Top of Records provided

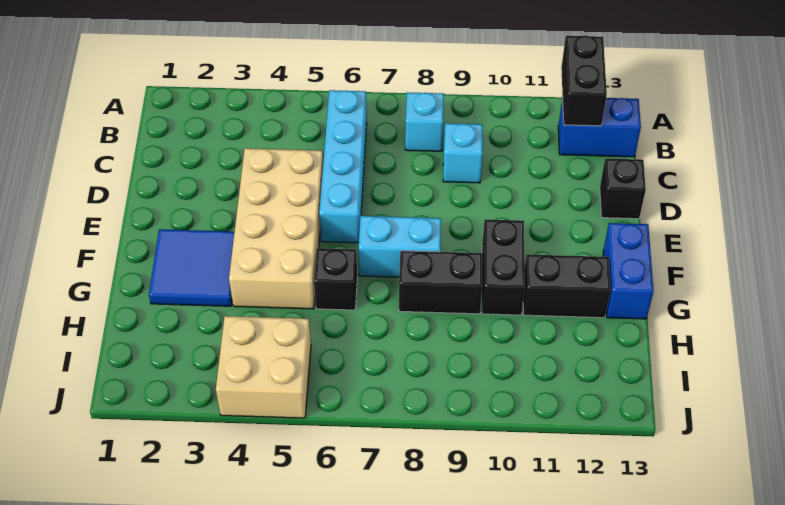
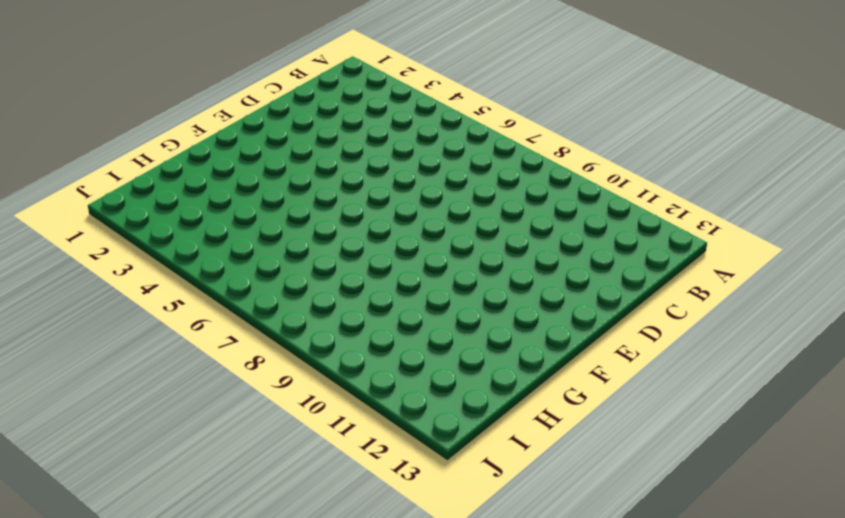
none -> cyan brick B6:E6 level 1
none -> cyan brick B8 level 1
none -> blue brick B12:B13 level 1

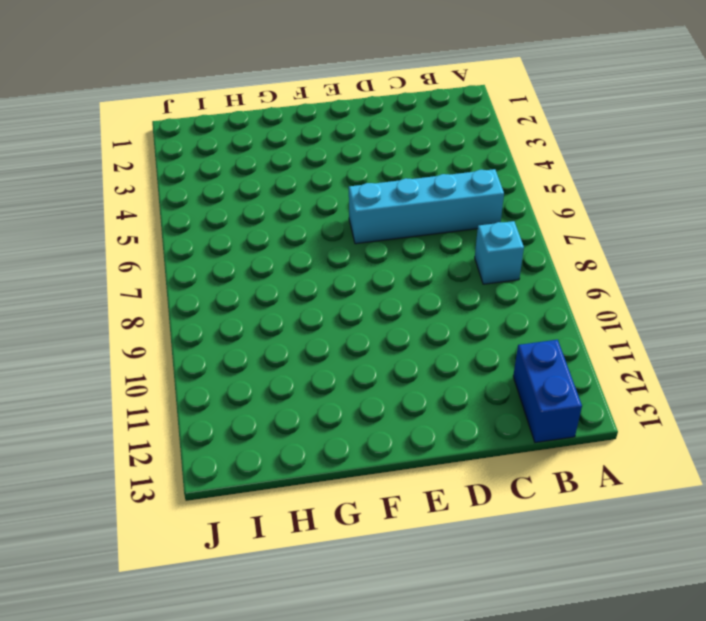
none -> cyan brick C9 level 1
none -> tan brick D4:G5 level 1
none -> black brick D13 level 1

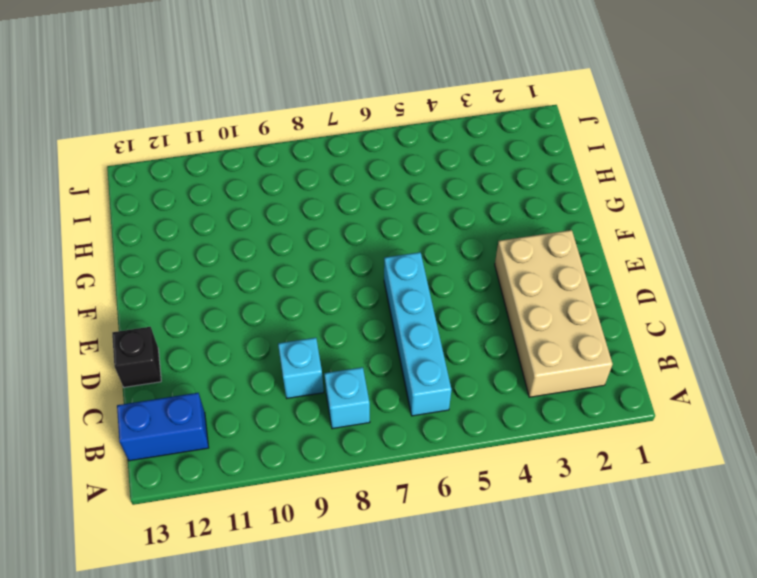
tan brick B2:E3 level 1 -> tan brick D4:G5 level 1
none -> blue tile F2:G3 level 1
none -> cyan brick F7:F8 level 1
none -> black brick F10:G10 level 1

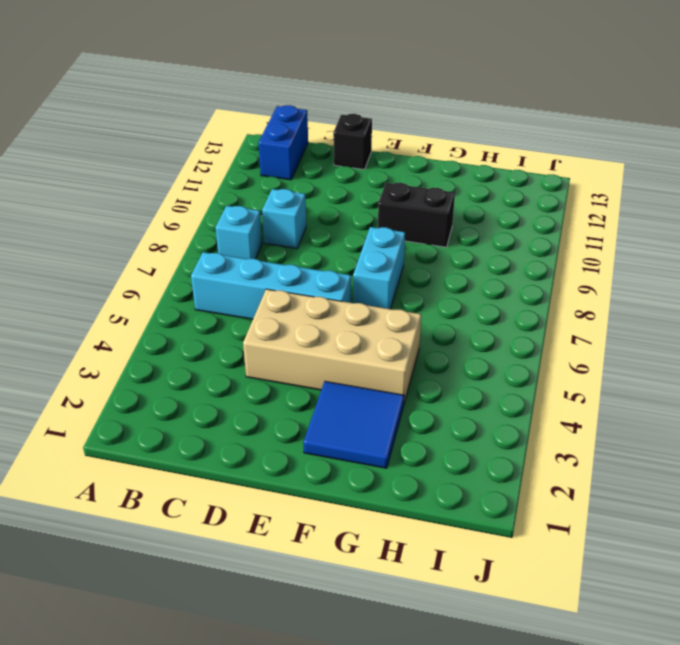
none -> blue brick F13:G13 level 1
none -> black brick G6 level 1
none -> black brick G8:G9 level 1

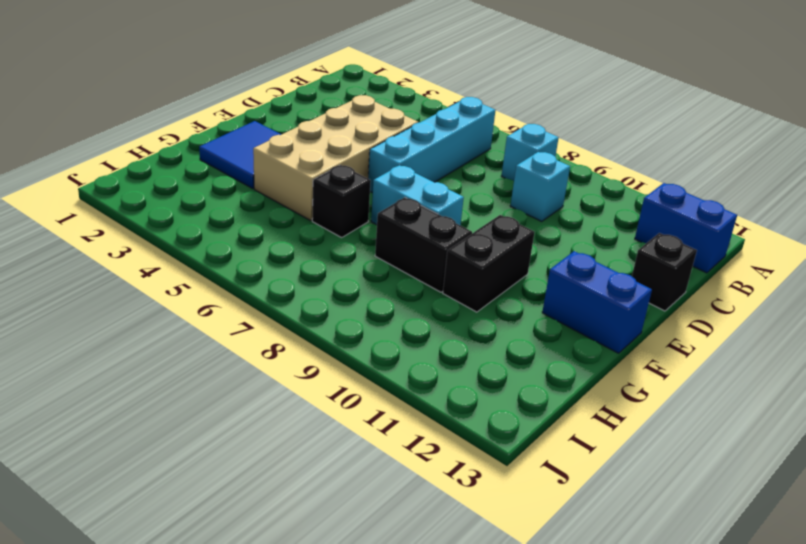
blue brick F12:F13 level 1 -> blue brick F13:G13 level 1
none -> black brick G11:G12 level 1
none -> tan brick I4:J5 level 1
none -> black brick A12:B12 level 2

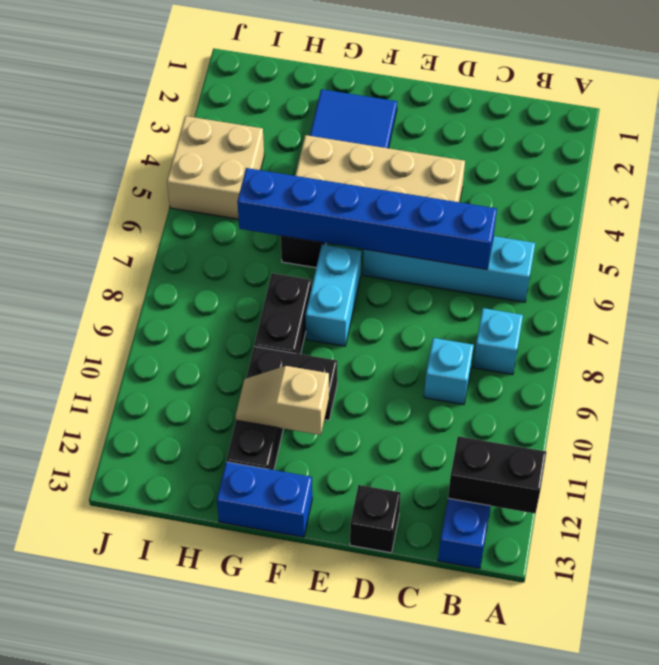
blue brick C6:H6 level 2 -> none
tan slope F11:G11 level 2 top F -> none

Bottom of Records provided
Top of Records provided

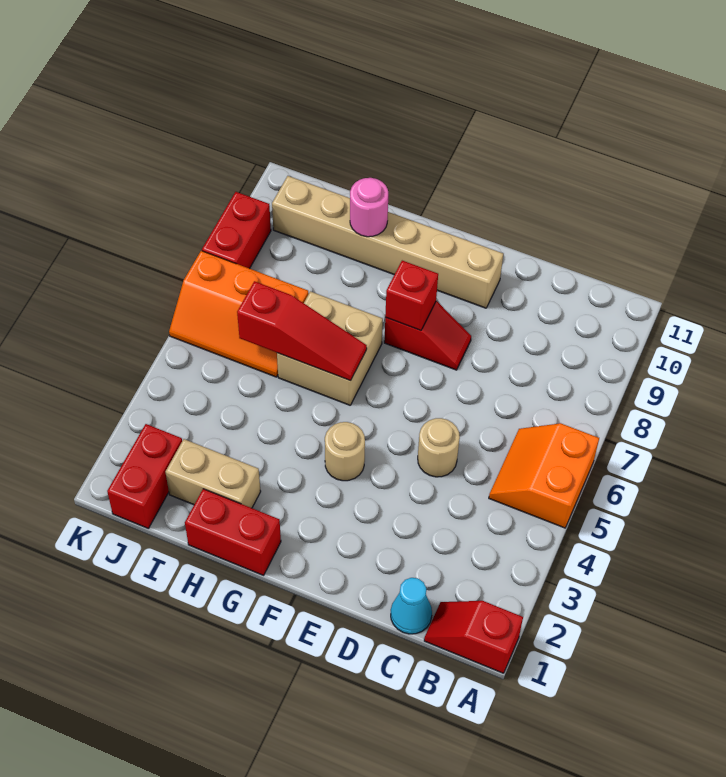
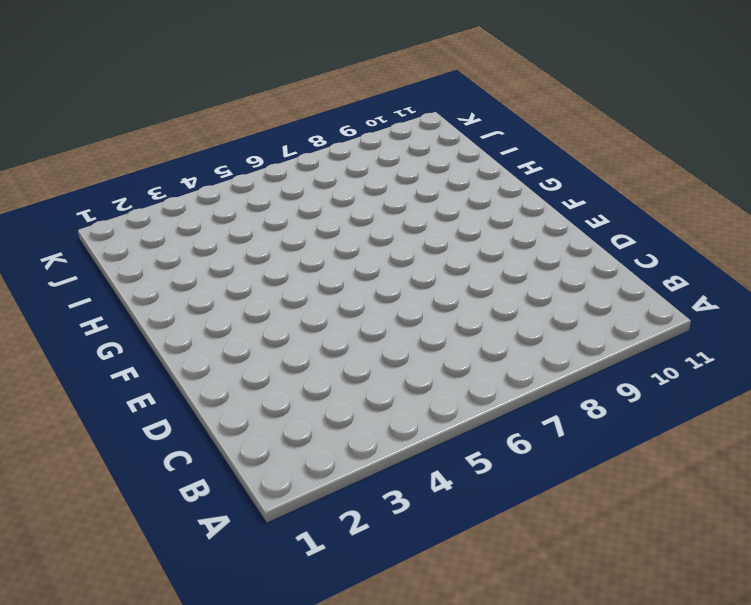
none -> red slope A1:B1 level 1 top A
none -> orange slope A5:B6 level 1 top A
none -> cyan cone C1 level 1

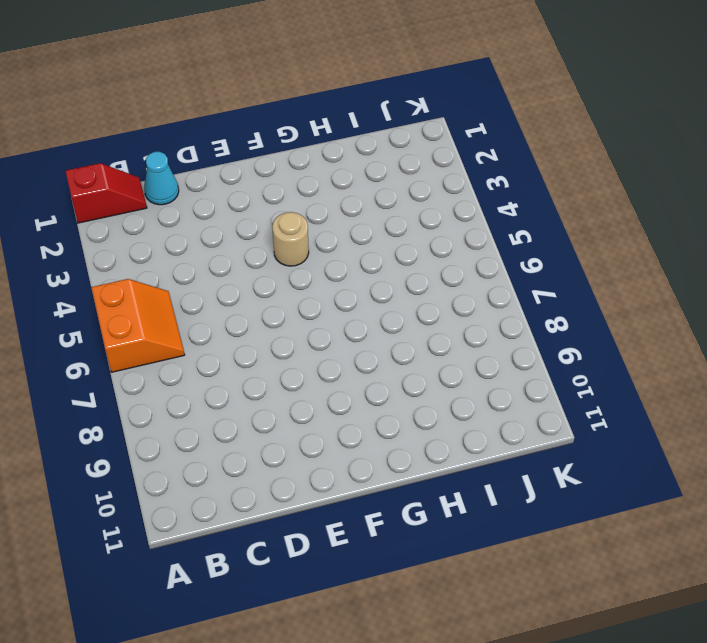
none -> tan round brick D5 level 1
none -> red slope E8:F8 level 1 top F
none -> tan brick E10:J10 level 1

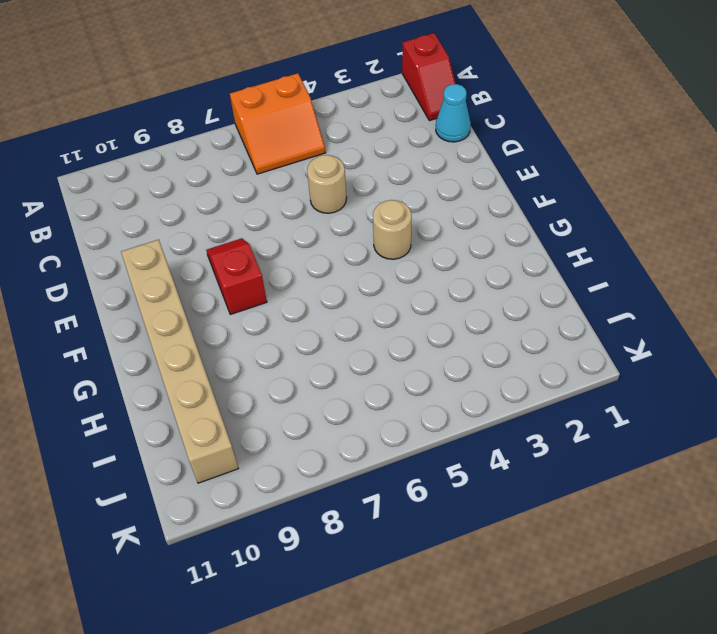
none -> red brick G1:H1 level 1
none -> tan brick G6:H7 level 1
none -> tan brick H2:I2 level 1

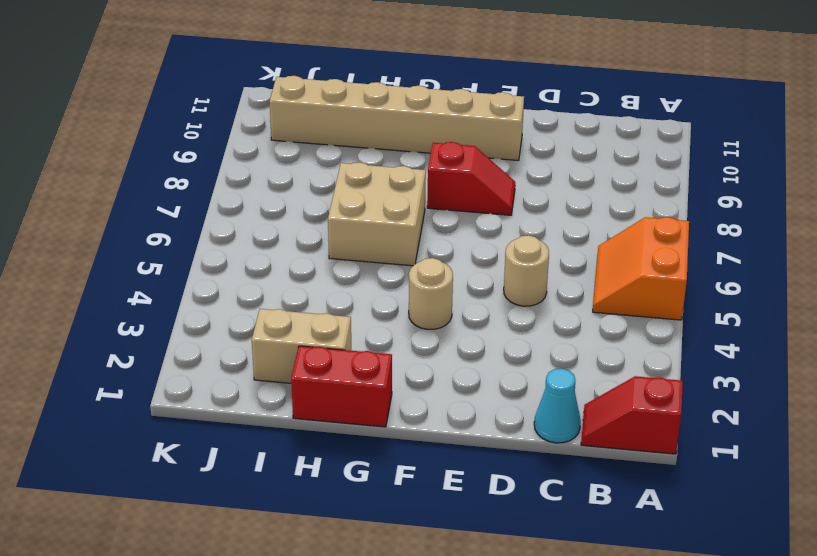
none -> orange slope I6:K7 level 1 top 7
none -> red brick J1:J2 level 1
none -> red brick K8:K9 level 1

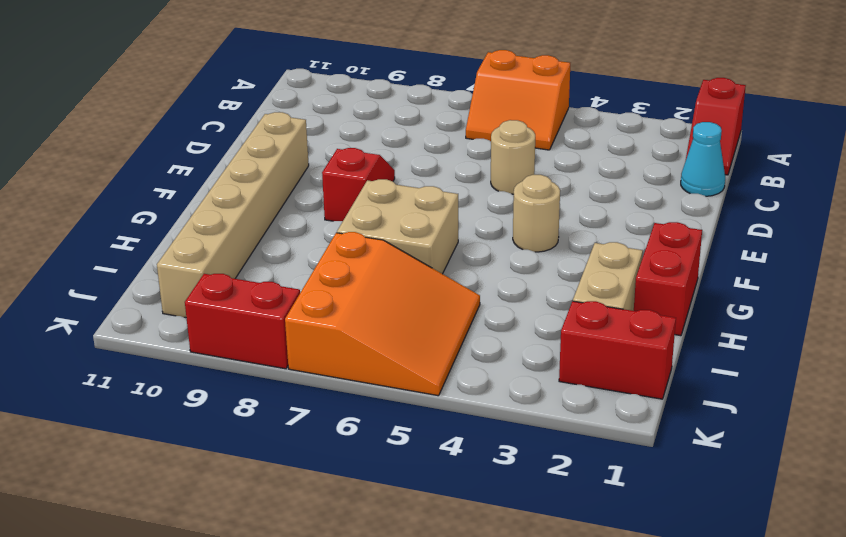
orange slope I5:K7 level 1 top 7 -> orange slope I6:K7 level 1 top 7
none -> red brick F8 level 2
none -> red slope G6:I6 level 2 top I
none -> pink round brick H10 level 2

Bottom of Records provided
Top of Records provided

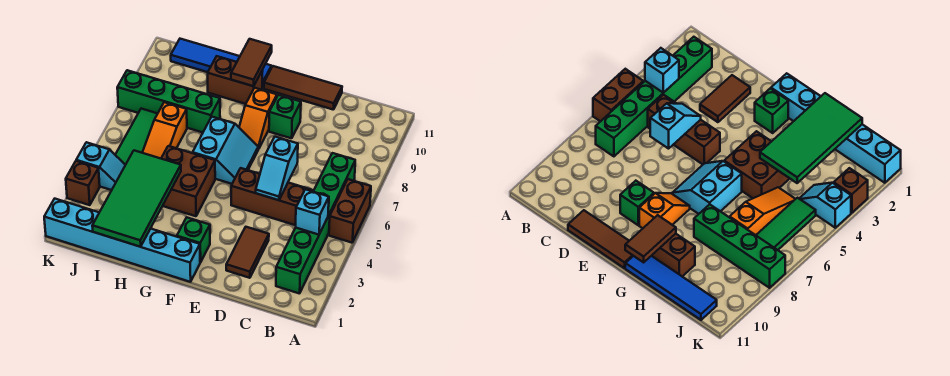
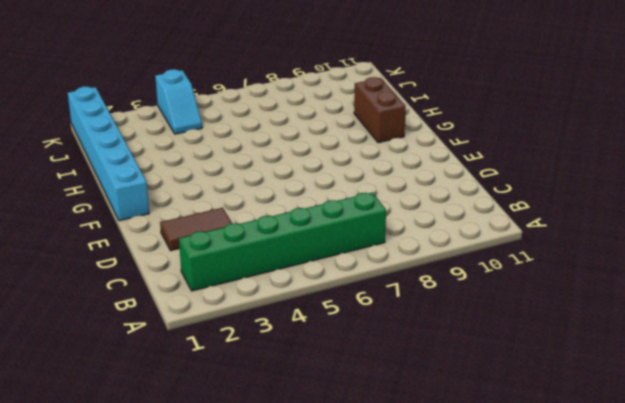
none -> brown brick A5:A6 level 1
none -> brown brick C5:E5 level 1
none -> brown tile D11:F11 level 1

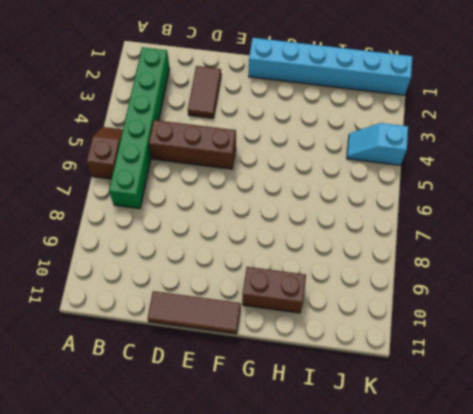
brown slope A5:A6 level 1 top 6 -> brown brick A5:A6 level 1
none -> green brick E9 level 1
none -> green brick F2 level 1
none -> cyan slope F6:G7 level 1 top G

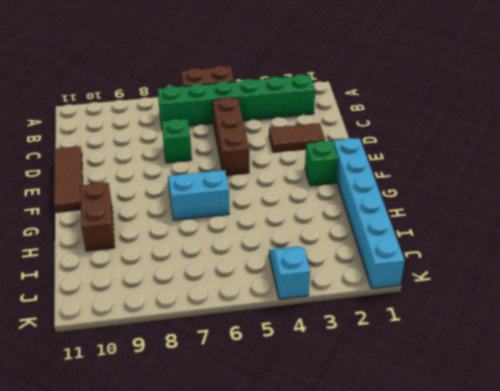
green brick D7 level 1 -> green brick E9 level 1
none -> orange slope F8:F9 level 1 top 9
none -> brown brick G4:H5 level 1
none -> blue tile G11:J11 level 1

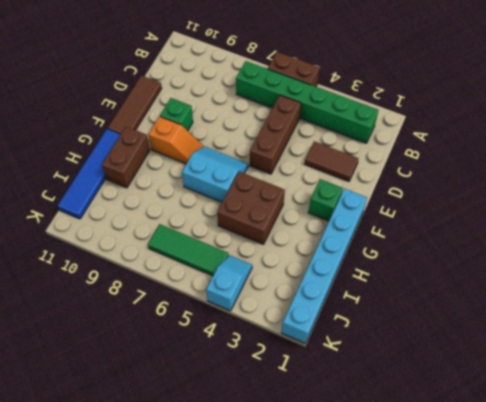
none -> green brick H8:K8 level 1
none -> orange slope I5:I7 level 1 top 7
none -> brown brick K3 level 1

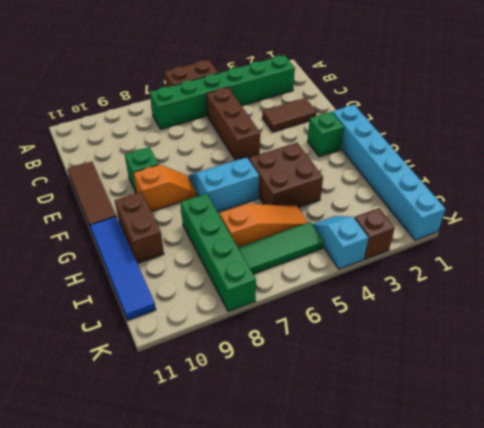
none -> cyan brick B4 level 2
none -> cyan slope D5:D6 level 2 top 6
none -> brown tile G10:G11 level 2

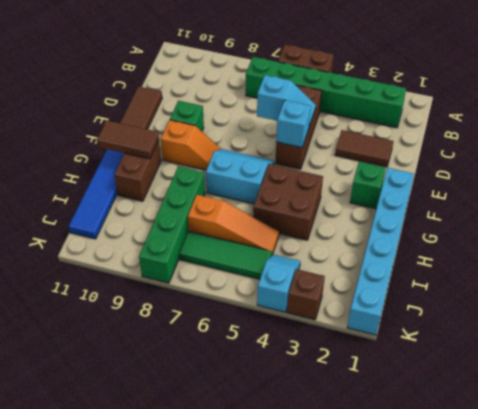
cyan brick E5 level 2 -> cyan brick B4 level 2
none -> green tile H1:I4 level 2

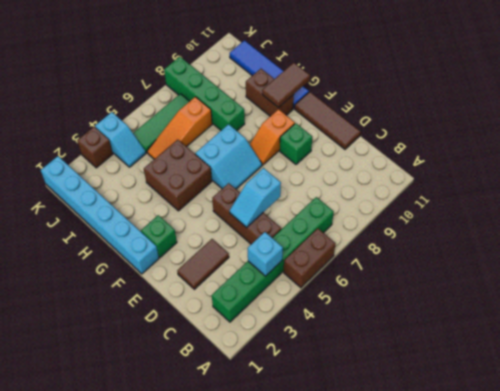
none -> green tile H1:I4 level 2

Bottom of Records provided

Considering the records above, how many lines hold "orange"? Please answer with only the number.

5